**Consigne:** Reproduisez à l'identique toutes les lignes des entrées qui suivent.

**Liste des entrées:**
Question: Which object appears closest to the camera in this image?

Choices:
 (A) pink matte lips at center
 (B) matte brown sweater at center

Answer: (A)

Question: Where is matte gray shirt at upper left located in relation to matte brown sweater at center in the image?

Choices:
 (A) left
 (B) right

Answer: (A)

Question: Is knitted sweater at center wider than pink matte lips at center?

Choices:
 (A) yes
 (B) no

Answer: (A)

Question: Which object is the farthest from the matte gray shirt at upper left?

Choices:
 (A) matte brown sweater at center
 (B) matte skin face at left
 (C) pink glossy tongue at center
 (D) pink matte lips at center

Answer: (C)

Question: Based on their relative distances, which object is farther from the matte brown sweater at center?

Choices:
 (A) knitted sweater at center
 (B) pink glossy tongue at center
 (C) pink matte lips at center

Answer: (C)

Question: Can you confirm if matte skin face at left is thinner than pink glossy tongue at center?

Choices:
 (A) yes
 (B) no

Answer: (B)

**Résultat ci-dessous:**
Question: Which object appears closest to the camera in this image?

Choices:
 (A) pink matte lips at center
 (B) matte brown sweater at center

Answer: (A)

Question: Where is matte gray shirt at upper left located in relation to matte brown sweater at center in the image?

Choices:
 (A) left
 (B) right

Answer: (A)

Question: Is knitted sweater at center wider than pink matte lips at center?

Choices:
 (A) yes
 (B) no

Answer: (A)

Question: Which object is the farthest from the matte gray shirt at upper left?

Choices:
 (A) matte brown sweater at center
 (B) matte skin face at left
 (C) pink glossy tongue at center
 (D) pink matte lips at center

Answer: (C)

Question: Based on their relative distances, which object is farther from the matte brown sweater at center?

Choices:
 (A) knitted sweater at center
 (B) pink glossy tongue at center
 (C) pink matte lips at center

Answer: (C)

Question: Can you confirm if matte skin face at left is thinner than pink glossy tongue at center?

Choices:
 (A) yes
 (B) no

Answer: (B)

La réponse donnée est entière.